Task instructions: The lines to repeat are those below from the one containing "tan round brick F7" down to the one containing "grey brick D2", both included; reproduce them exactly and nothing else.

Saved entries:
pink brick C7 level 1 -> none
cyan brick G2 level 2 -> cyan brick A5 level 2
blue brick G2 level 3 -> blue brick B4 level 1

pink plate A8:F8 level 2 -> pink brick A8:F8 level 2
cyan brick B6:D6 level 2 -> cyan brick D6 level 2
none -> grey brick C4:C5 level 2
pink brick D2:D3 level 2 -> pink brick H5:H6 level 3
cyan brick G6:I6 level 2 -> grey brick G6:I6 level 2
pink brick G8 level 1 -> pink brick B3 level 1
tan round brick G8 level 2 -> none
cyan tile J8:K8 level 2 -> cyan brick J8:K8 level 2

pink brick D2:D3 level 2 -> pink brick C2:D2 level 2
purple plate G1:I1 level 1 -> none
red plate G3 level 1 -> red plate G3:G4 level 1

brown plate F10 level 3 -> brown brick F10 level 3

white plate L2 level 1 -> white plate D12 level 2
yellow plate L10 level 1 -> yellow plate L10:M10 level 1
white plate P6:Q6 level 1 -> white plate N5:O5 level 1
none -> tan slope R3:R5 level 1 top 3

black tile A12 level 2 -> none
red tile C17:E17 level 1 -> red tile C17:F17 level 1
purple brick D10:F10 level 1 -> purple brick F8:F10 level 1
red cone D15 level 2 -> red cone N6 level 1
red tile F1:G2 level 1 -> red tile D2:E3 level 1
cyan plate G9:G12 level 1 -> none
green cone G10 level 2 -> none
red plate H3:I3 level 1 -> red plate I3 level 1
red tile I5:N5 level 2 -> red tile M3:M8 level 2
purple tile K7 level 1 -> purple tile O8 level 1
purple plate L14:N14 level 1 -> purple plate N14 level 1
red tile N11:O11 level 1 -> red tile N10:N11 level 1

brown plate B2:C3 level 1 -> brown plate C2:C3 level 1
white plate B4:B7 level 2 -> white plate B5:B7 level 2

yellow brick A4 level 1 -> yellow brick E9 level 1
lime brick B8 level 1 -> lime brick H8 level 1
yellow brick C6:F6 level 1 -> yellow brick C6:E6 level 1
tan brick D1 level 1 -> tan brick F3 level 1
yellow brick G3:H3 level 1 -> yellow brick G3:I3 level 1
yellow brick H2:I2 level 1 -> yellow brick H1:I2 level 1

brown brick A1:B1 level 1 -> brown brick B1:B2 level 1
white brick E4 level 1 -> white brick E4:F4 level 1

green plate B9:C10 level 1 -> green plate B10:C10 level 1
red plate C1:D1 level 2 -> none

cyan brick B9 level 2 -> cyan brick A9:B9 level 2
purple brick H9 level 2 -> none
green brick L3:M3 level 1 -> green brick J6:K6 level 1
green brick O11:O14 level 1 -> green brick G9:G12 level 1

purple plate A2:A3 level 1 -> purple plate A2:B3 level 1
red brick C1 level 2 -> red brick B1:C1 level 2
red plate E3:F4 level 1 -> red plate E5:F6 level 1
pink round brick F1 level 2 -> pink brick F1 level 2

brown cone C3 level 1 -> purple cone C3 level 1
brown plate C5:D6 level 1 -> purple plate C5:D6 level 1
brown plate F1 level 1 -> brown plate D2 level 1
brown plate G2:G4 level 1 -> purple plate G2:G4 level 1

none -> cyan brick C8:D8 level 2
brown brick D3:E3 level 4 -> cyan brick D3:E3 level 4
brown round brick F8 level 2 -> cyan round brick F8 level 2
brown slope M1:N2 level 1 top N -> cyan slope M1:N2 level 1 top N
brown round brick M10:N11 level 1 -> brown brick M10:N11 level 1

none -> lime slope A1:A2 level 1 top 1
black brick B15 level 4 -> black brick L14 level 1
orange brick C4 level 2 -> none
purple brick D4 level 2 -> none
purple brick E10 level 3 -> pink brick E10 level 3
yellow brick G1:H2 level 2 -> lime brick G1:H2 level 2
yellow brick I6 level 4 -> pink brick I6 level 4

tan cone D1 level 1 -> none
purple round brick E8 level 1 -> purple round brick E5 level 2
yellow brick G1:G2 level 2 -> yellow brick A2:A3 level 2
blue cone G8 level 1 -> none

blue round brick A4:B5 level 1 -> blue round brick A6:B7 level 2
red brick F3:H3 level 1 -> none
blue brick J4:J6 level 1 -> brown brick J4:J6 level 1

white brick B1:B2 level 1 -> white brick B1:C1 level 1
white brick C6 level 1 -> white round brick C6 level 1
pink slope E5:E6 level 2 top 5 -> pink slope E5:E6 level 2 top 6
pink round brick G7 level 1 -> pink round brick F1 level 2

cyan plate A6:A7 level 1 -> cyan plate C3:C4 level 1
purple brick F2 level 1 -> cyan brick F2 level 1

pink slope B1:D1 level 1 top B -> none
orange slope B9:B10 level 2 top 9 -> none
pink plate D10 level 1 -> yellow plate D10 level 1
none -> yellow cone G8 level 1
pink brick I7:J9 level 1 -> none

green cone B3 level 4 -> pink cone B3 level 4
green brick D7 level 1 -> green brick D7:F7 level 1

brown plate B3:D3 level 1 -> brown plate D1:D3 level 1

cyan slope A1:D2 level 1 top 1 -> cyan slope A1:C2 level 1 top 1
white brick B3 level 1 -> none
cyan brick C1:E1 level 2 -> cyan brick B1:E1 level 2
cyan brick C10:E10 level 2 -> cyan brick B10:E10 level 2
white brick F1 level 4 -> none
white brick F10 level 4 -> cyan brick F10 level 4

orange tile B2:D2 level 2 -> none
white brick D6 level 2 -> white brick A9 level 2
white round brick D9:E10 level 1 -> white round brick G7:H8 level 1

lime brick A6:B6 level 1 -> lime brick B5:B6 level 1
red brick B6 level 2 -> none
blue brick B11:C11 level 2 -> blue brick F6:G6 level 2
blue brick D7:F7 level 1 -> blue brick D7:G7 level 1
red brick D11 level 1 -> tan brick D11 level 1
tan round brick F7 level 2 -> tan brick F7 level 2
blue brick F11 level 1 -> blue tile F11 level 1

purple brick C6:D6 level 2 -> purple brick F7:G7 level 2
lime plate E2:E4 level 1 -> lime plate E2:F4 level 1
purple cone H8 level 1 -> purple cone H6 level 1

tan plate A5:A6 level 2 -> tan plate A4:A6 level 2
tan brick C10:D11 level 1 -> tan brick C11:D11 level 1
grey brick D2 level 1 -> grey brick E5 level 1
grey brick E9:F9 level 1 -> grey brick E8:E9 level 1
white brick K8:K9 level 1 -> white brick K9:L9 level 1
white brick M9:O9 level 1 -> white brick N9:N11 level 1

Result of this exercise:
tan round brick F7 level 2 -> tan brick F7 level 2
blue brick F11 level 1 -> blue tile F11 level 1

purple brick C6:D6 level 2 -> purple brick F7:G7 level 2
lime plate E2:E4 level 1 -> lime plate E2:F4 level 1
purple cone H8 level 1 -> purple cone H6 level 1

tan plate A5:A6 level 2 -> tan plate A4:A6 level 2
tan brick C10:D11 level 1 -> tan brick C11:D11 level 1
grey brick D2 level 1 -> grey brick E5 level 1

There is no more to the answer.